* EXERCISE
Where the records below show the word "degrees" in a line, please copy that line.

---------- RECORDS PROVIDED

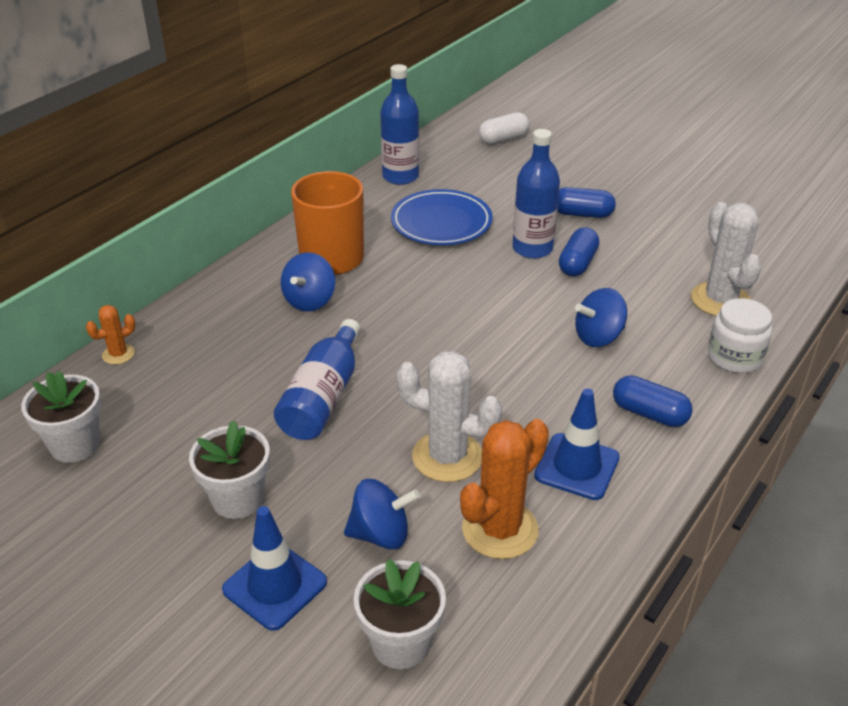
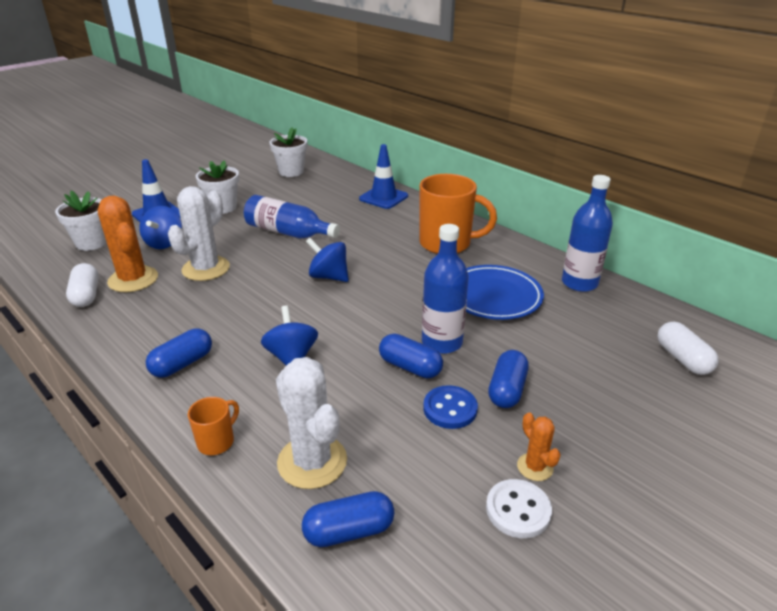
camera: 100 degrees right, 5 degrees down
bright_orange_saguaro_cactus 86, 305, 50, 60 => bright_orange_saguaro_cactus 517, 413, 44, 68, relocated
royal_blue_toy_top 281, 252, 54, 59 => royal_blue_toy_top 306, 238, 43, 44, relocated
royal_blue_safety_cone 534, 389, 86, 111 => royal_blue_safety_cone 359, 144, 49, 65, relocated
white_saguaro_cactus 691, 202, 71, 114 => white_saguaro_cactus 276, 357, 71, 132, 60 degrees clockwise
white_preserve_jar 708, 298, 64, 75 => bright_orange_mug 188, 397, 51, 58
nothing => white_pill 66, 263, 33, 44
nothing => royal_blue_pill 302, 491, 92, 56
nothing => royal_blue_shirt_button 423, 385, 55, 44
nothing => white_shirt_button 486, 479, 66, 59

--------------------

* ANSWER SECTION
camera: 100 degrees right, 5 degrees down
white_saguaro_cactus 691, 202, 71, 114 => white_saguaro_cactus 276, 357, 71, 132, 60 degrees clockwise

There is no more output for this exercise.